THE DATA -
***
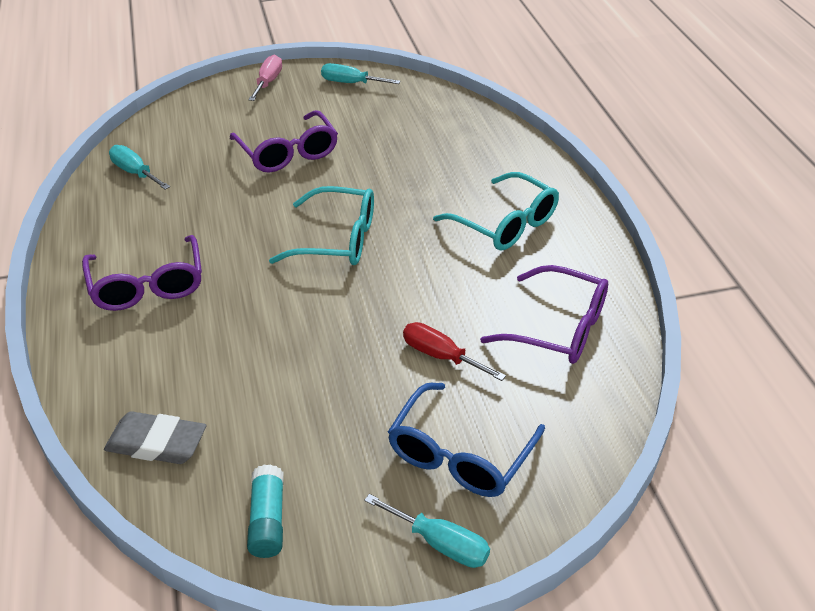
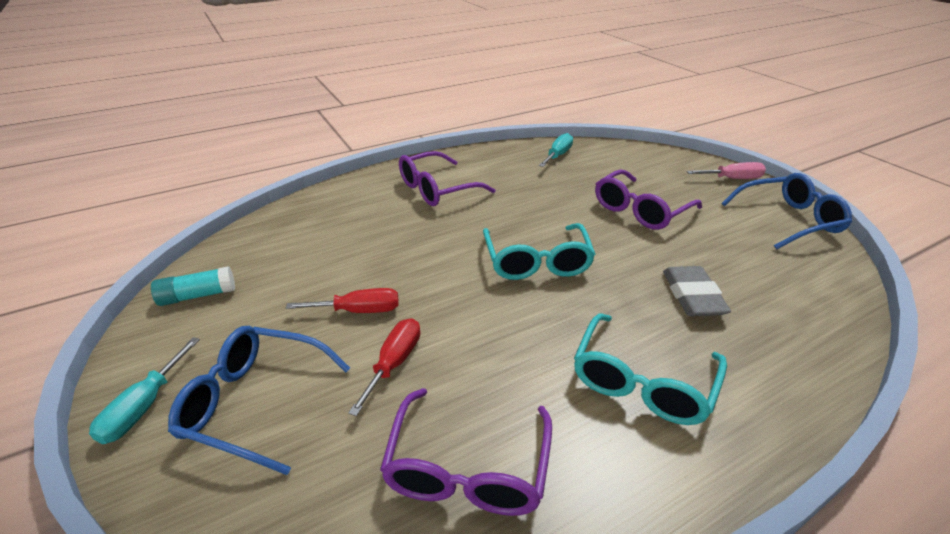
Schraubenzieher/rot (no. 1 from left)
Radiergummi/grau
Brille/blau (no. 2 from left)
***
REQUIREMENT -
The response must contain each line above that holds the string "from".

SOLUTION TO THIS PROBLEM -
Schraubenzieher/rot (no. 1 from left)
Brille/blau (no. 2 from left)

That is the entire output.